Activity: Return only the stretch of the material below that begins with the line containing "purple diamond: (109, 18) -> (90, 41), moved" and ends with the line containing "orange star: (49, 96) -> (36, 81), moved", exactly; both of those lines belong to it.

####

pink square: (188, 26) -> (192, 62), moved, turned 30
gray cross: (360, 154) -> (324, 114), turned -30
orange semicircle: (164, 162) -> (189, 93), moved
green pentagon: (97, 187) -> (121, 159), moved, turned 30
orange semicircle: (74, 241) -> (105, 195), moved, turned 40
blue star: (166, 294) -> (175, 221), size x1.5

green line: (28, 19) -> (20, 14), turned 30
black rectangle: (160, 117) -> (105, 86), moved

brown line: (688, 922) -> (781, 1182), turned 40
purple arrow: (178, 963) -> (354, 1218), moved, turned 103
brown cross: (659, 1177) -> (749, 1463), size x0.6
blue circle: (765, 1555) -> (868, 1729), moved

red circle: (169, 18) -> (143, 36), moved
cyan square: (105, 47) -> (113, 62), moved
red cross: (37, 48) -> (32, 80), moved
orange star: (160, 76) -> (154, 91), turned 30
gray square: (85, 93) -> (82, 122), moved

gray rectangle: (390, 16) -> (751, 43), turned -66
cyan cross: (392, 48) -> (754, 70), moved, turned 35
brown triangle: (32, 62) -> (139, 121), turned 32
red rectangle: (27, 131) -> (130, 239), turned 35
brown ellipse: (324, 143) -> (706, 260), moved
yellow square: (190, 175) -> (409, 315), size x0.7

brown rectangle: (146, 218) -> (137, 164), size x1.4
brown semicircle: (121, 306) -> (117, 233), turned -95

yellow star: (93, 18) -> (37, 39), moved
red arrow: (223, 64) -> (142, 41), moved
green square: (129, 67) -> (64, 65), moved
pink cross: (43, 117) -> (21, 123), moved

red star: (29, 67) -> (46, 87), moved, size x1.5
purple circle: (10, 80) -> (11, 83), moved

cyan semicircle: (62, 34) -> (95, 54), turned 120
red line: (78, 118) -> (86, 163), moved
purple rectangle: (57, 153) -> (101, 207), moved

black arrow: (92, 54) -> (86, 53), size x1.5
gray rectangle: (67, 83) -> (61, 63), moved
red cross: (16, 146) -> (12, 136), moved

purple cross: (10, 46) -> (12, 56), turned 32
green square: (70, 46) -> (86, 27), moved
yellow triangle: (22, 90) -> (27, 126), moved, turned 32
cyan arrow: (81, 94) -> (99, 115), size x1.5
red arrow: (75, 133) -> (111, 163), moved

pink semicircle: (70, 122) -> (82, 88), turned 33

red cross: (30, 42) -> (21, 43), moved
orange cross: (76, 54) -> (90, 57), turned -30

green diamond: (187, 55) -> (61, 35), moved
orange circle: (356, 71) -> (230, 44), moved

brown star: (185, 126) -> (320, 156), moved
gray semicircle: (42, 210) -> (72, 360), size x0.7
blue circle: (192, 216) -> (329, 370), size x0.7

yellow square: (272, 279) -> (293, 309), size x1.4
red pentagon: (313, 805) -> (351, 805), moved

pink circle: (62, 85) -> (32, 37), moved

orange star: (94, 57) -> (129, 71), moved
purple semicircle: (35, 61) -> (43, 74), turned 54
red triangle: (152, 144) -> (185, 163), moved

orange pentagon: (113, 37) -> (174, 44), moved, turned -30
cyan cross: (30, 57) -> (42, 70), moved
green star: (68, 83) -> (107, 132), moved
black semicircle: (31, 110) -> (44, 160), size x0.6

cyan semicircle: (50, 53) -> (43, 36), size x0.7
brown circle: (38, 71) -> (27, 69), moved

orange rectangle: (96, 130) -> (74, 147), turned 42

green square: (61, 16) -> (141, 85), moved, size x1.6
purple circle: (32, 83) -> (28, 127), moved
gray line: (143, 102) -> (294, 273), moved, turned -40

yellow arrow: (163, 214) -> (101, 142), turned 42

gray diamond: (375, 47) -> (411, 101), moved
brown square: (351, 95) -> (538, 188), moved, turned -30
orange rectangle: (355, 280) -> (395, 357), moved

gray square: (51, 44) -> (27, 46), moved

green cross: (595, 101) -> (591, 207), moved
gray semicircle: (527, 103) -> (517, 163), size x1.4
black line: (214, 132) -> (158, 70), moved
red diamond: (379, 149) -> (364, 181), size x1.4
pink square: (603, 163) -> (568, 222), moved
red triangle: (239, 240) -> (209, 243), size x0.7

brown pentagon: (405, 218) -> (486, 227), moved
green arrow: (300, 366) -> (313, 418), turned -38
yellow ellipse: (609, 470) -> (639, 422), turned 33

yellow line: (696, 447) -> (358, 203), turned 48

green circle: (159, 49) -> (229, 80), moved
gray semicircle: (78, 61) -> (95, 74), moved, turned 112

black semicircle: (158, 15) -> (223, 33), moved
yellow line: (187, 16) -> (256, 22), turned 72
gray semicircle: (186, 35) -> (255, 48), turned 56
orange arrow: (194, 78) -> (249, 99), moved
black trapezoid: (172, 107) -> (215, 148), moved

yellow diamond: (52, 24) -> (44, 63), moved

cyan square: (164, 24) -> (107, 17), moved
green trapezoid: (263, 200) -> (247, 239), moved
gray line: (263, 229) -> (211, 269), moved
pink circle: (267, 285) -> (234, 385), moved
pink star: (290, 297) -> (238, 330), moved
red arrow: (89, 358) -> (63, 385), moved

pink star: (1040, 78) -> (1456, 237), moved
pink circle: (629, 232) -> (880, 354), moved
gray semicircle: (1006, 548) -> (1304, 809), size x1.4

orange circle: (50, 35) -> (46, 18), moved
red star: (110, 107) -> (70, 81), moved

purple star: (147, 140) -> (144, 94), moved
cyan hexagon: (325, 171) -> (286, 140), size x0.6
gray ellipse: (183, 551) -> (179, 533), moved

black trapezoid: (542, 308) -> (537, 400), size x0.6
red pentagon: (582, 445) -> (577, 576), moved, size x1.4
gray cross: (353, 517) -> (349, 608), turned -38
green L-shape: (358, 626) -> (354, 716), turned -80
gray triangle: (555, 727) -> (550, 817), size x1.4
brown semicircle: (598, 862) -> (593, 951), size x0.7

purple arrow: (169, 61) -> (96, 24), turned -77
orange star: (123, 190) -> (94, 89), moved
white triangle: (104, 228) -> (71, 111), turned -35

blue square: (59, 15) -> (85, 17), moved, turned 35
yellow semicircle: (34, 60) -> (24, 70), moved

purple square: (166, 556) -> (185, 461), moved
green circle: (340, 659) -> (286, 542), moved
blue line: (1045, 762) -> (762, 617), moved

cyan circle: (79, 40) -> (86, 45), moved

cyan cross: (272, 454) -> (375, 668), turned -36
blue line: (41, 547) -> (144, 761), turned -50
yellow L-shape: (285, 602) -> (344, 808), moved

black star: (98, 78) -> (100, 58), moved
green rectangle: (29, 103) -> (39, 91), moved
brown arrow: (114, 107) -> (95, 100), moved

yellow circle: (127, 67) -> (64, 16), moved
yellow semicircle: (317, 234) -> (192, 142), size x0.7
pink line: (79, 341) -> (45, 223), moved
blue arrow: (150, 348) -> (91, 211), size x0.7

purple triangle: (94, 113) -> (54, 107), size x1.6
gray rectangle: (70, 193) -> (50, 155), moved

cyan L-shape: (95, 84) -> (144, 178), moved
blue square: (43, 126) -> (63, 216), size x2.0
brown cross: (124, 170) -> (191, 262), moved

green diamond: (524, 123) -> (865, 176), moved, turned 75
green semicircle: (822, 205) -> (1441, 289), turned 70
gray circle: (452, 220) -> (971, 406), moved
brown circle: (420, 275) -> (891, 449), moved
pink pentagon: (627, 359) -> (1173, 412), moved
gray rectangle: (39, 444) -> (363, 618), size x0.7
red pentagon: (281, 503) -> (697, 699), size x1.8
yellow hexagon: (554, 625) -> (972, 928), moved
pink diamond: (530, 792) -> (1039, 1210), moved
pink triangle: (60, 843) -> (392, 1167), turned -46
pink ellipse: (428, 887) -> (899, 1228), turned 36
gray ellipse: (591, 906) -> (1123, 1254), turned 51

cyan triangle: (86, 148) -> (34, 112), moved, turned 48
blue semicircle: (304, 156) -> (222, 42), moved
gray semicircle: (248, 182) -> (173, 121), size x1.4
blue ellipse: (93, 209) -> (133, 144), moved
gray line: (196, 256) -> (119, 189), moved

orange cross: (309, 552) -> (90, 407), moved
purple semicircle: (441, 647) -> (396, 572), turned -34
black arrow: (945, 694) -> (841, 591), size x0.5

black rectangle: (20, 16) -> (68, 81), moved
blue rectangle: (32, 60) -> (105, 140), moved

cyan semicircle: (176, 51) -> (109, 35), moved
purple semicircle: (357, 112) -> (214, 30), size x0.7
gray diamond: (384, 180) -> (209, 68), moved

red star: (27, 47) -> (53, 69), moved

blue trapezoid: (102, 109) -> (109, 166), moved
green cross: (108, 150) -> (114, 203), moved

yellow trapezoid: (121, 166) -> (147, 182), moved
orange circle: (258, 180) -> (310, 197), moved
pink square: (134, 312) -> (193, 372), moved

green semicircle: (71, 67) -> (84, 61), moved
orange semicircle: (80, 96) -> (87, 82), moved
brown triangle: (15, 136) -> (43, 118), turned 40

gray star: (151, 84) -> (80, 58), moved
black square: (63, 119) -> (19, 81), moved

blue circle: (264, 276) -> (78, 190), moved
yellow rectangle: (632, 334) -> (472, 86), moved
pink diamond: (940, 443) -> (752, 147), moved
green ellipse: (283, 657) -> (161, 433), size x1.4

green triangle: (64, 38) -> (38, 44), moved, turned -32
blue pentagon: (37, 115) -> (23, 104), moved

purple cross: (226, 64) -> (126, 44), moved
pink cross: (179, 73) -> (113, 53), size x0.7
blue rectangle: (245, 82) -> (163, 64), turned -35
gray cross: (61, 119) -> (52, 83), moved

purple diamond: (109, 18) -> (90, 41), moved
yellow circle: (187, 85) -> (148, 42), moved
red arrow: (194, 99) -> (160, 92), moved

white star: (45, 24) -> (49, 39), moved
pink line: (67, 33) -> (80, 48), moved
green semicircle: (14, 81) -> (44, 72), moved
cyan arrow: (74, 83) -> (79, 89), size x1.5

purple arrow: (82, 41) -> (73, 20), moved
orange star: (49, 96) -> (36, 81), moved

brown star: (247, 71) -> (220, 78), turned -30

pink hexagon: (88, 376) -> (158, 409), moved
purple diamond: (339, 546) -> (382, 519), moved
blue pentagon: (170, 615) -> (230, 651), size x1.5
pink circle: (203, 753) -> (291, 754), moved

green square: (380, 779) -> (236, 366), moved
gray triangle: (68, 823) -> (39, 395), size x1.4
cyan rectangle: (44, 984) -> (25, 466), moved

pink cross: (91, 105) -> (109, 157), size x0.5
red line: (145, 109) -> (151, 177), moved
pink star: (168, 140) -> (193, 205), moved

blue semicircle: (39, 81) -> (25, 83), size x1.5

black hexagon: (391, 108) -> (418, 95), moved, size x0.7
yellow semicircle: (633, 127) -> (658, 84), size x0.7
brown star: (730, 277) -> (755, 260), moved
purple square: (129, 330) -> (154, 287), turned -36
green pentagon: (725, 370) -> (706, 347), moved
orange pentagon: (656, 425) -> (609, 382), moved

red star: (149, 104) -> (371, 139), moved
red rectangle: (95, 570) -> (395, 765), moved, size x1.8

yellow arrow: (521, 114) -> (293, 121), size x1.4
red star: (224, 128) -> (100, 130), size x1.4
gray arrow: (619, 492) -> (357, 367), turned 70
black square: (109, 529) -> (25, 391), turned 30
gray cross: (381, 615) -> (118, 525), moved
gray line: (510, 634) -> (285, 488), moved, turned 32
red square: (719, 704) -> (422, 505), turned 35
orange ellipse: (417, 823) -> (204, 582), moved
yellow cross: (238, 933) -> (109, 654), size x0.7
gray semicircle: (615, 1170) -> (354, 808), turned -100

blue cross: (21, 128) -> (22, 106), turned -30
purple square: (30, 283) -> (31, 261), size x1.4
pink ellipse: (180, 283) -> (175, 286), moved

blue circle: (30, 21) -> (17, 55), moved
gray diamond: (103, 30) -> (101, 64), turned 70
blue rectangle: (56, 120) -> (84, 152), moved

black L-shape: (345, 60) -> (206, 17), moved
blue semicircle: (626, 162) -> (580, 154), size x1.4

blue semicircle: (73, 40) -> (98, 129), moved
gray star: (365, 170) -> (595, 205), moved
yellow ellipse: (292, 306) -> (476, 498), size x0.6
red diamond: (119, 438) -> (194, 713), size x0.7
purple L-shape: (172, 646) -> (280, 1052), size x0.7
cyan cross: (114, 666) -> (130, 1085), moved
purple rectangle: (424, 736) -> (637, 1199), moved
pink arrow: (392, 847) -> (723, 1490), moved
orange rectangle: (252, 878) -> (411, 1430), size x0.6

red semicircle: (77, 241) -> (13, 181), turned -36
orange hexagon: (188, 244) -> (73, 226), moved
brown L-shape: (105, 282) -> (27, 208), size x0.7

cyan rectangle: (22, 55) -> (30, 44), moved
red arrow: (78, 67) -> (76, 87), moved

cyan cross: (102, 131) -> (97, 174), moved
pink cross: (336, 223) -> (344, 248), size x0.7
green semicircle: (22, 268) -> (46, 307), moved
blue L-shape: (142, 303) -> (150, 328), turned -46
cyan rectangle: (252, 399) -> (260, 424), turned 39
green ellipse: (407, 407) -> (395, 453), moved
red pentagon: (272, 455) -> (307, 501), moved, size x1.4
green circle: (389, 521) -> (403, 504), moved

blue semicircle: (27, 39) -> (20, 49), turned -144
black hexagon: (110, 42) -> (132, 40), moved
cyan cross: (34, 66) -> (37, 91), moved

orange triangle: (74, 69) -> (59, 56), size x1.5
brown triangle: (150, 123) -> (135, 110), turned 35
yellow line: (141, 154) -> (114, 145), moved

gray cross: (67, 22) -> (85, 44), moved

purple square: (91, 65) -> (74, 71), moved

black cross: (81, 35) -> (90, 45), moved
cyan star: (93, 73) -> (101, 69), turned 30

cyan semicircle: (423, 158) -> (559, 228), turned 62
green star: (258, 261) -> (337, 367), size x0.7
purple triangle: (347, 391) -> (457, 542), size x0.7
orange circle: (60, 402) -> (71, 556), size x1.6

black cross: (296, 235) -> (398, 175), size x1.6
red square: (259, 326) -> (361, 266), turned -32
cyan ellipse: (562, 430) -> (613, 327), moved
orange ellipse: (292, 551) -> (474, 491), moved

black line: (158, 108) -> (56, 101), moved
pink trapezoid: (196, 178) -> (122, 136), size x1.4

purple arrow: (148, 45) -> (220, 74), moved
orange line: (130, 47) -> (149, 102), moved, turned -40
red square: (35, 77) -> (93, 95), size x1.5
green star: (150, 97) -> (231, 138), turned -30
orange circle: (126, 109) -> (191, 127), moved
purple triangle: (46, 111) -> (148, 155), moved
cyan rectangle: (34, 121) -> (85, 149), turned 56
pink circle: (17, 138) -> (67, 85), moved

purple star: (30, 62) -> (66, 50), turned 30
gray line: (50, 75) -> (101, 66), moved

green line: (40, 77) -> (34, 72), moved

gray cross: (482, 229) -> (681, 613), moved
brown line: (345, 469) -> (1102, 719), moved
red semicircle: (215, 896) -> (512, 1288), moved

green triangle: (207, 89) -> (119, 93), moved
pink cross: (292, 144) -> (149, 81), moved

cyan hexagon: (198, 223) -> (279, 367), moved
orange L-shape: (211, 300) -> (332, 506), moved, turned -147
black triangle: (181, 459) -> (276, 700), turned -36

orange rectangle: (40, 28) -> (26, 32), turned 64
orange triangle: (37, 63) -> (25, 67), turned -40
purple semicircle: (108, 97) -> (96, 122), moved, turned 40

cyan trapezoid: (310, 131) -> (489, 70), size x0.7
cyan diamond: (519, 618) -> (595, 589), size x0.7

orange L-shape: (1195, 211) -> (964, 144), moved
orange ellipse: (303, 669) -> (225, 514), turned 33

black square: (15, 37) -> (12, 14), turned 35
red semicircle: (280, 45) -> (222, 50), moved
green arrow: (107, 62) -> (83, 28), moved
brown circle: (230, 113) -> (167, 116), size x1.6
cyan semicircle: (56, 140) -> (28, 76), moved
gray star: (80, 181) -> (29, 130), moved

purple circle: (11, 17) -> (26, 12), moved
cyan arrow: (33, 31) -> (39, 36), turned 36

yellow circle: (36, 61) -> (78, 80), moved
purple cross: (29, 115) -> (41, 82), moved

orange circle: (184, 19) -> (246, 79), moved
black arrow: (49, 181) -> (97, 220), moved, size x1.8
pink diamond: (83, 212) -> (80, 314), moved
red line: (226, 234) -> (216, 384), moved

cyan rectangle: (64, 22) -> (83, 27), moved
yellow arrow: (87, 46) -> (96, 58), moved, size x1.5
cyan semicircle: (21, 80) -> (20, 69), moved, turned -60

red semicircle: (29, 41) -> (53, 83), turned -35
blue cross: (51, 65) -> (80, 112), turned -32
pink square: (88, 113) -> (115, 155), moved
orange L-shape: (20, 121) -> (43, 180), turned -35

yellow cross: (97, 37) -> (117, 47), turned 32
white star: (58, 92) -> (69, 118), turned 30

####

Finished task:
purple diamond: (109, 18) -> (90, 41), moved
yellow circle: (187, 85) -> (148, 42), moved
red arrow: (194, 99) -> (160, 92), moved

white star: (45, 24) -> (49, 39), moved
pink line: (67, 33) -> (80, 48), moved
green semicircle: (14, 81) -> (44, 72), moved
cyan arrow: (74, 83) -> (79, 89), size x1.5

purple arrow: (82, 41) -> (73, 20), moved
orange star: (49, 96) -> (36, 81), moved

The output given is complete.